Problem requirements:
All records are to be transcribed in full; any pictures among them are to be skipped.

Source data:

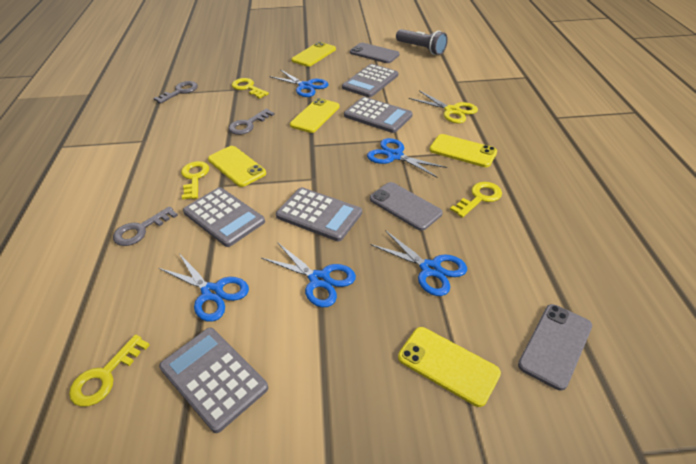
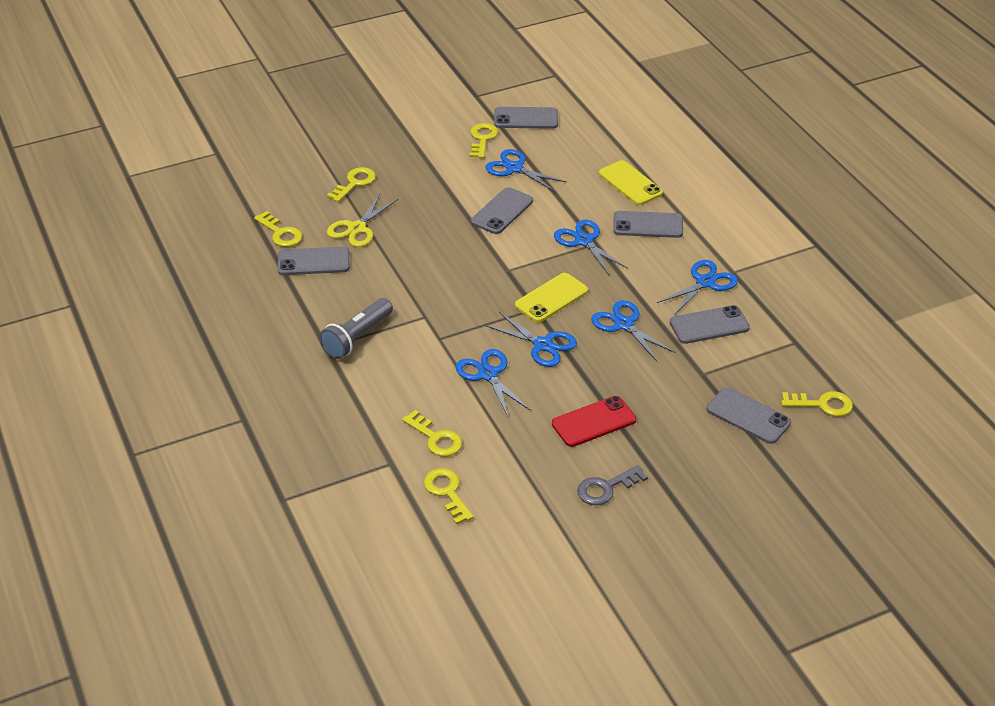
blue scissors: [159,253,249,322] [261,242,356,307] [269,70,329,97] [367,138,447,177] [370,230,467,296] = 5 -> [456,349,531,416] [485,149,567,192] [485,312,577,367] [554,220,628,275] [591,300,675,362] [657,260,738,315] = 6
grey calculator: [159,328,268,433] [183,187,265,247] [276,187,362,241] [342,64,398,97] [344,97,413,133] = 5 -> none = 0
grey key: [113,206,178,246] [153,81,198,104] [229,109,275,135] = 3 -> [577,465,648,505] = 1
grey phone: [350,43,400,63] [370,182,443,231] [518,304,592,390] = 3 -> [278,247,350,275] [471,187,533,234] [494,107,558,129] [613,211,683,238] [670,305,750,344] [707,387,791,444] = 6
red phone: none = 0 -> [552,396,636,447] = 1
yellow key: [69,335,150,407] [181,161,209,200] [232,78,269,99] [450,182,502,218] = 4 -> [254,211,302,247] [327,167,376,202] [402,410,462,456] [424,468,474,525] [470,123,498,158] [782,391,853,417] = 6
yellow phone: [208,146,266,187] [290,98,340,133] [292,42,336,67] [398,327,501,407] [429,134,497,167] = 5 -> [515,273,588,323] [599,160,663,205] = 2

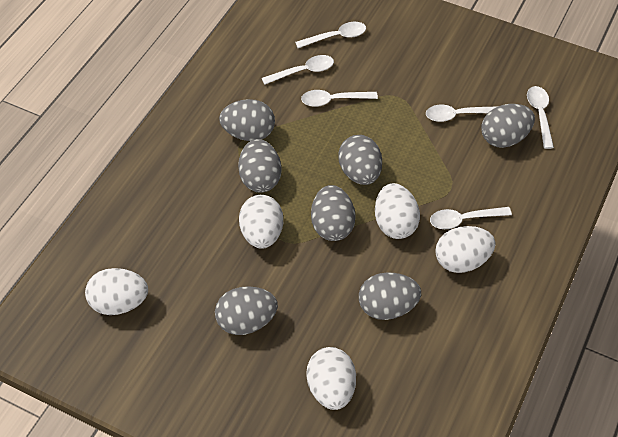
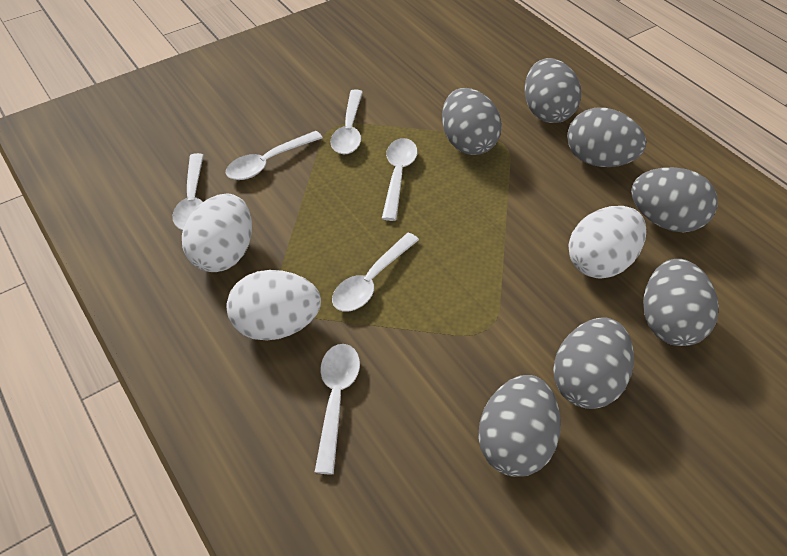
white egg: [85,268,148,315] [239,195,283,249] [306,347,356,410] [375,183,420,239] [435,226,496,273] = 5 -> [182,193,252,272] [227,270,321,340] [568,206,646,279] = 3

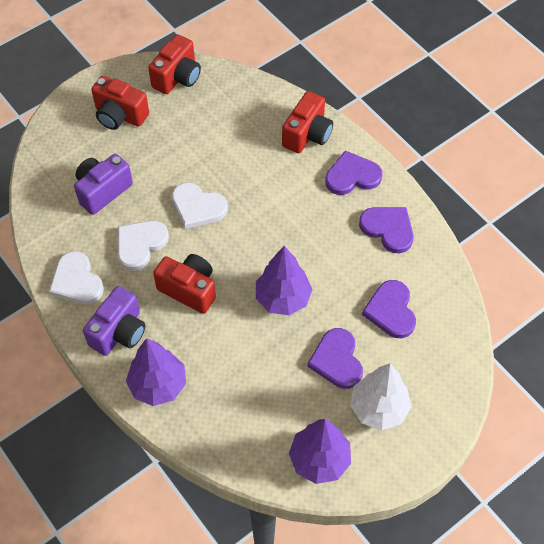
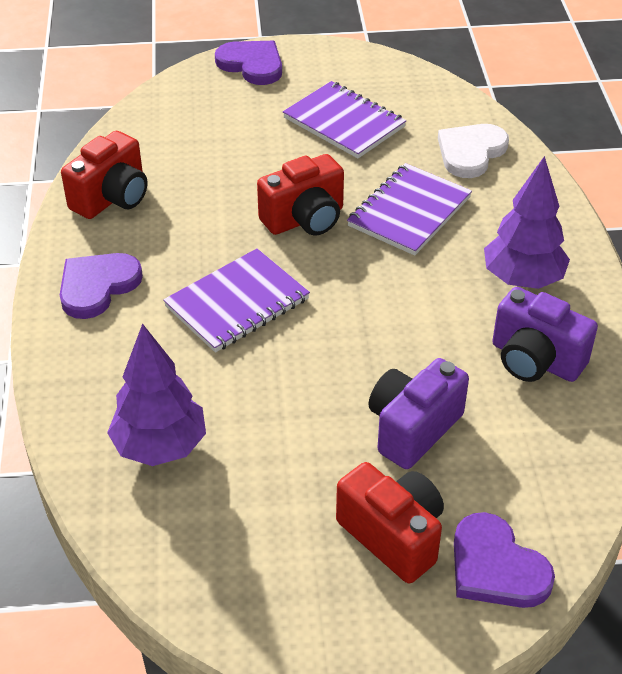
purple heart: [307,328,363,389] [325,150,383,195] [359,207,414,254] [362,280,416,338] = 4 -> [60,253,143,319] [215,41,282,85] [454,512,555,608] = 3
purple notebook: none = 0 -> [163,249,310,353] [283,81,406,158] [347,163,472,256] = 3
purple tree: [126,338,186,406] [256,246,313,315] [289,419,351,484] = 3 -> [107,323,206,466] [484,156,570,289] = 2
red camera: [91,76,149,130] [148,34,201,94] [153,254,216,314] [282,91,333,153] = 4 -> [61,131,147,219] [257,154,344,235] [336,462,444,583] = 3
white heart: [49,251,104,304] [118,221,169,271] [172,182,228,229] = 3 -> [438,124,509,178] = 1
white tree: [350,364,412,430] = 1 -> none = 0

Written answer:
blue scissors: [159,253,249,322] [261,242,356,307] [269,70,329,97] [367,138,447,177] [370,230,467,296] = 5 -> [456,349,531,416] [485,149,567,192] [485,312,577,367] [554,220,628,275] [591,300,675,362] [657,260,738,315] = 6
grey calculator: [159,328,268,433] [183,187,265,247] [276,187,362,241] [342,64,398,97] [344,97,413,133] = 5 -> none = 0
grey key: [113,206,178,246] [153,81,198,104] [229,109,275,135] = 3 -> [577,465,648,505] = 1
grey phone: [350,43,400,63] [370,182,443,231] [518,304,592,390] = 3 -> [278,247,350,275] [471,187,533,234] [494,107,558,129] [613,211,683,238] [670,305,750,344] [707,387,791,444] = 6
red phone: none = 0 -> [552,396,636,447] = 1
yellow key: [69,335,150,407] [181,161,209,200] [232,78,269,99] [450,182,502,218] = 4 -> [254,211,302,247] [327,167,376,202] [402,410,462,456] [424,468,474,525] [470,123,498,158] [782,391,853,417] = 6
yellow phone: [208,146,266,187] [290,98,340,133] [292,42,336,67] [398,327,501,407] [429,134,497,167] = 5 -> [515,273,588,323] [599,160,663,205] = 2

white egg: [85,268,148,315] [239,195,283,249] [306,347,356,410] [375,183,420,239] [435,226,496,273] = 5 -> [182,193,252,272] [227,270,321,340] [568,206,646,279] = 3

purple heart: [307,328,363,389] [325,150,383,195] [359,207,414,254] [362,280,416,338] = 4 -> [60,253,143,319] [215,41,282,85] [454,512,555,608] = 3
purple notebook: none = 0 -> [163,249,310,353] [283,81,406,158] [347,163,472,256] = 3
purple tree: [126,338,186,406] [256,246,313,315] [289,419,351,484] = 3 -> [107,323,206,466] [484,156,570,289] = 2
red camera: [91,76,149,130] [148,34,201,94] [153,254,216,314] [282,91,333,153] = 4 -> [61,131,147,219] [257,154,344,235] [336,462,444,583] = 3
white heart: [49,251,104,304] [118,221,169,271] [172,182,228,229] = 3 -> [438,124,509,178] = 1
white tree: [350,364,412,430] = 1 -> none = 0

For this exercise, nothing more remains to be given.